Exercise
Each line that includes "button" must be copied from the records.

Records for this task

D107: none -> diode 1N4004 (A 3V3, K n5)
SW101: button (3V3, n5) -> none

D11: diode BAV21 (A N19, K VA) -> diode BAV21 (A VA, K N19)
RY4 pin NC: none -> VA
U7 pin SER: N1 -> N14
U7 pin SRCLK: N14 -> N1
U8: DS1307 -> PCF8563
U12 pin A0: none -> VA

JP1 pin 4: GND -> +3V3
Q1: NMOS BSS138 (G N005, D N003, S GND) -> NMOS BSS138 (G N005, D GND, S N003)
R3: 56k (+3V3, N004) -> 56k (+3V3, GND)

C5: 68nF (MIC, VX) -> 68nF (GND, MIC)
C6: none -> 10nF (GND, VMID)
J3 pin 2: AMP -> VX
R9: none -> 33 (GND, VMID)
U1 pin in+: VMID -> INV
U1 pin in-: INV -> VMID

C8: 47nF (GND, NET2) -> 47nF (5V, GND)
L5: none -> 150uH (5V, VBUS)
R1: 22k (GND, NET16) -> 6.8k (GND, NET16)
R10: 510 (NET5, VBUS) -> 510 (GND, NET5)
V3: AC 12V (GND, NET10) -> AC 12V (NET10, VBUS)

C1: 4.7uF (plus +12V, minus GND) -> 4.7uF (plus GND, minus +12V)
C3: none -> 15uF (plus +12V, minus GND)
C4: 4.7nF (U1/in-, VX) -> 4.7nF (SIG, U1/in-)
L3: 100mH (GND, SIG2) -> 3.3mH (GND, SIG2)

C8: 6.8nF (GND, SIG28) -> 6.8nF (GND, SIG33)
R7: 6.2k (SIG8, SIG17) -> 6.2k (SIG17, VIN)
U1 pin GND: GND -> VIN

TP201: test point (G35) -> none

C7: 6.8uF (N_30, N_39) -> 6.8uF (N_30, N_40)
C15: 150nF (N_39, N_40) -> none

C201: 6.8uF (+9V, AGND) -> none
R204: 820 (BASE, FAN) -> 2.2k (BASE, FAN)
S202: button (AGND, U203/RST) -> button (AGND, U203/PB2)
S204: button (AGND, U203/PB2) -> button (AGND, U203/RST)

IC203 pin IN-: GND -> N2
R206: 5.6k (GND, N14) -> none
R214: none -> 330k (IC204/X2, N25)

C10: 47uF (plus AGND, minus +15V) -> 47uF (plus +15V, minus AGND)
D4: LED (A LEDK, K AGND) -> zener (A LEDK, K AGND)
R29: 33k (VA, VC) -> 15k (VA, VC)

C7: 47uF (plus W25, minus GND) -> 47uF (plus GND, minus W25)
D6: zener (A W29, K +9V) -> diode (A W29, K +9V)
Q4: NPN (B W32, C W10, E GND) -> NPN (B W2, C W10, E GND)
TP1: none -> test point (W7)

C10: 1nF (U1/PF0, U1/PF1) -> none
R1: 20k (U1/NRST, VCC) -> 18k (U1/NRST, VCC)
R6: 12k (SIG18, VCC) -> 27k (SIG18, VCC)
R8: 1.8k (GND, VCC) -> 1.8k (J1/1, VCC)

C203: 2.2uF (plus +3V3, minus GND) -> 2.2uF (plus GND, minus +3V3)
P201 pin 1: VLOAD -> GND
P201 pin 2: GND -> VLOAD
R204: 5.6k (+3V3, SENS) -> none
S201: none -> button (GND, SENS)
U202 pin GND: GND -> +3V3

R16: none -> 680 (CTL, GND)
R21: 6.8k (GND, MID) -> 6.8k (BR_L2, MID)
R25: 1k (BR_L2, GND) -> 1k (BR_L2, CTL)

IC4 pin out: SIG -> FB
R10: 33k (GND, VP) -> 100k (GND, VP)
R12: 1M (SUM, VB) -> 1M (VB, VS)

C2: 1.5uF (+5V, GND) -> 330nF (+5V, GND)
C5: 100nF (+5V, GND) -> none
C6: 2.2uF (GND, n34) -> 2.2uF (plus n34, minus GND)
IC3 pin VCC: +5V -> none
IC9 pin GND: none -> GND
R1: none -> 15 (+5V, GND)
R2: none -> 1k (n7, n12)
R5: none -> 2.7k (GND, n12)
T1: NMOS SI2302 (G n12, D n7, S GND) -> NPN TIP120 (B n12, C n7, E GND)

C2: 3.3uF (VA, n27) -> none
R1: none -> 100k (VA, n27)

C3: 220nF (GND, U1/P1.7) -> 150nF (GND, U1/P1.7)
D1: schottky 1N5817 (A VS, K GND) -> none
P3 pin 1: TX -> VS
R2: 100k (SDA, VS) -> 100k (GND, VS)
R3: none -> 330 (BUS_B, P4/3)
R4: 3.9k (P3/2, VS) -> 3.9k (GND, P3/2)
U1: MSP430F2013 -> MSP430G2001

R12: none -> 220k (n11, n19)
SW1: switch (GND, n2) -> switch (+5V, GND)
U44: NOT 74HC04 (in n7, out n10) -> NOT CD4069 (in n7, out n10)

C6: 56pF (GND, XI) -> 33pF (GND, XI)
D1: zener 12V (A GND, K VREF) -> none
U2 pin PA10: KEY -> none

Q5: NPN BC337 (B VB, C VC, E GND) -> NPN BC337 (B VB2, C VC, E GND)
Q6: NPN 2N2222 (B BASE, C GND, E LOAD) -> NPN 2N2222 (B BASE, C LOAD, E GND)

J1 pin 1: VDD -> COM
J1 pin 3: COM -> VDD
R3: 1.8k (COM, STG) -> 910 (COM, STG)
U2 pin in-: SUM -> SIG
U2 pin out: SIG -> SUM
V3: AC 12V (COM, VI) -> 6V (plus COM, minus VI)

Response
SW101: button (3V3, n5) -> none
S202: button (AGND, U203/RST) -> button (AGND, U203/PB2)
S204: button (AGND, U203/PB2) -> button (AGND, U203/RST)
S201: none -> button (GND, SENS)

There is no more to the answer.